Records excerpted from a collection:
........
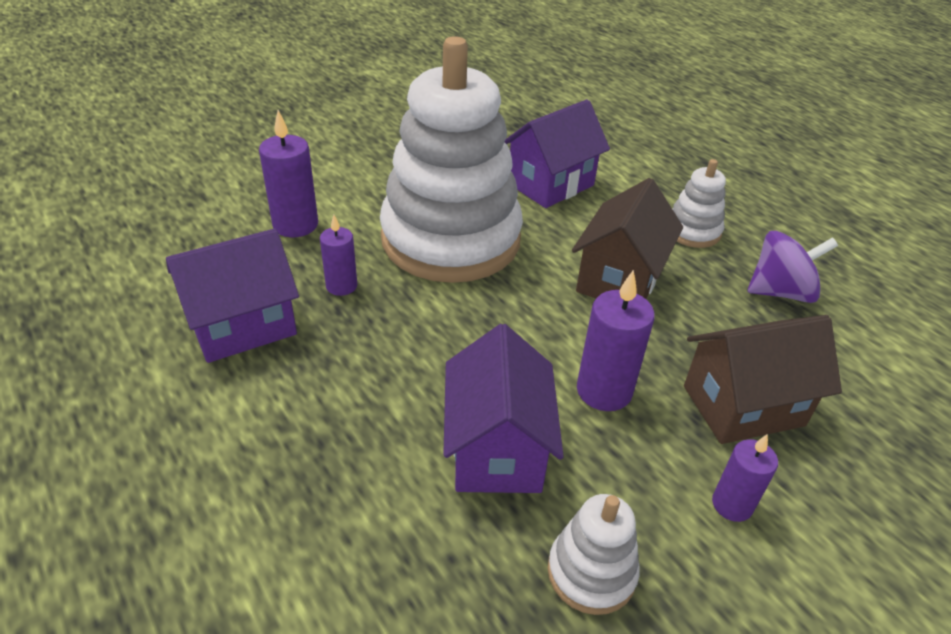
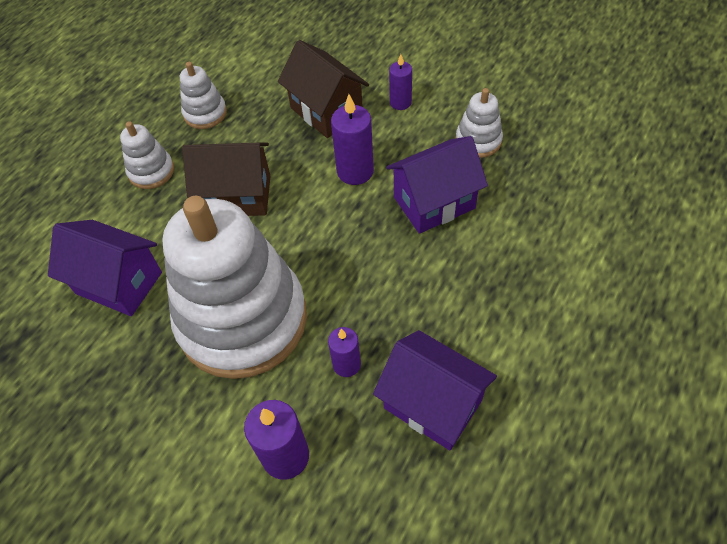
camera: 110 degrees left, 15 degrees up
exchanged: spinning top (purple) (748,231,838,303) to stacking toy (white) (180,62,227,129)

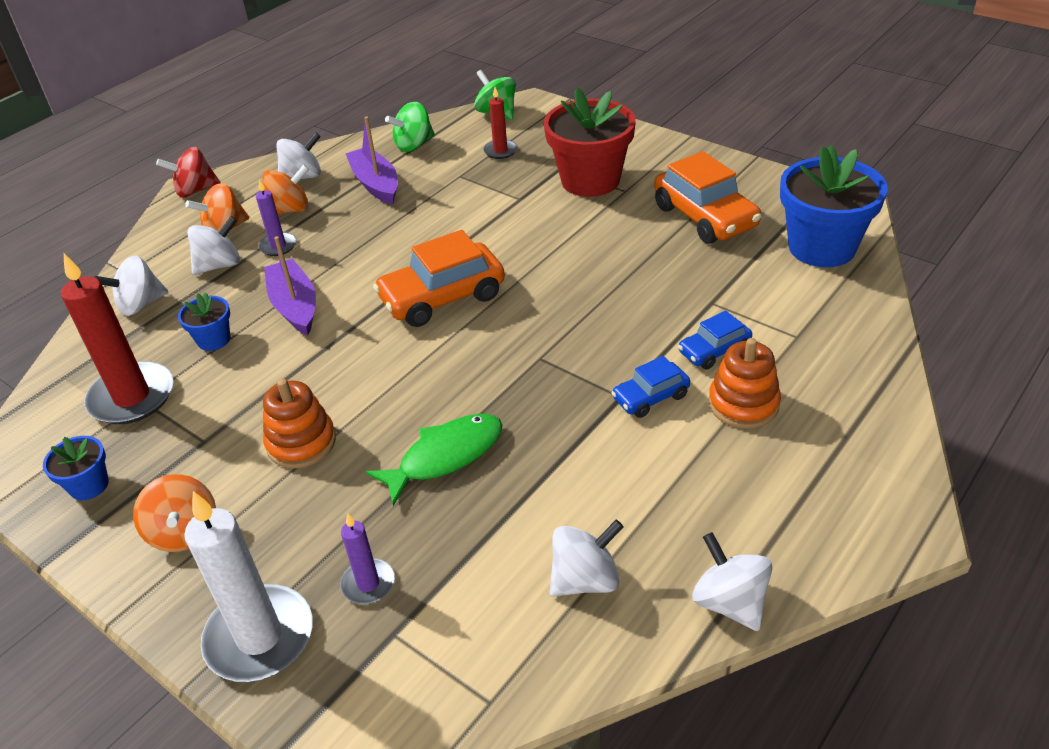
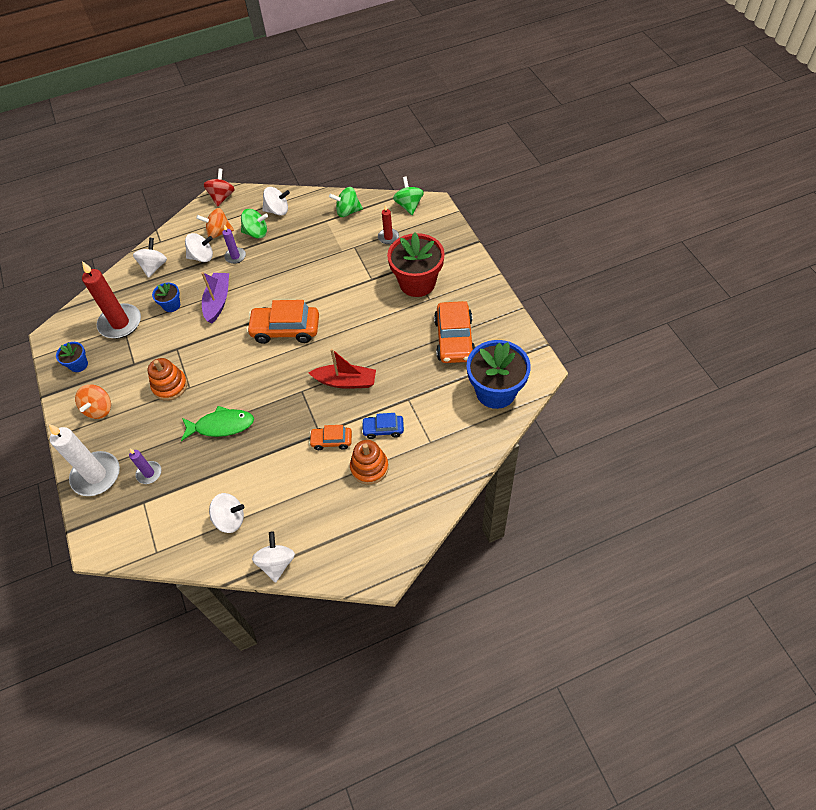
camera: 30 degrees right, 15 degrees up
missing: boat (purple) (345,117,398,205)
appeared: boat (red) (309,349,376,389)
colour: spinning top (orange) (262,165,309,214) to spinning top (green) (241,209,268,239); car (blue) (611,356,690,418) to car (orange) (309,425,352,450)
spun: spinning top (white) (95,255,168,316) = (133,238,167,278) 105 degrees clockwise; spinning top (red) (156,147,220,198) = (203,168,235,207) 90 degrees clockwise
........
Brief: Print the records again exactly, pictures excluded.

Exercise solution:
camera: 110 degrees left, 15 degrees up
exchanged: spinning top (purple) (748,231,838,303) to stacking toy (white) (180,62,227,129)

camera: 30 degrees right, 15 degrees up
missing: boat (purple) (345,117,398,205)
appeared: boat (red) (309,349,376,389)
colour: spinning top (orange) (262,165,309,214) to spinning top (green) (241,209,268,239); car (blue) (611,356,690,418) to car (orange) (309,425,352,450)
spun: spinning top (white) (95,255,168,316) = (133,238,167,278) 105 degrees clockwise; spinning top (red) (156,147,220,198) = (203,168,235,207) 90 degrees clockwise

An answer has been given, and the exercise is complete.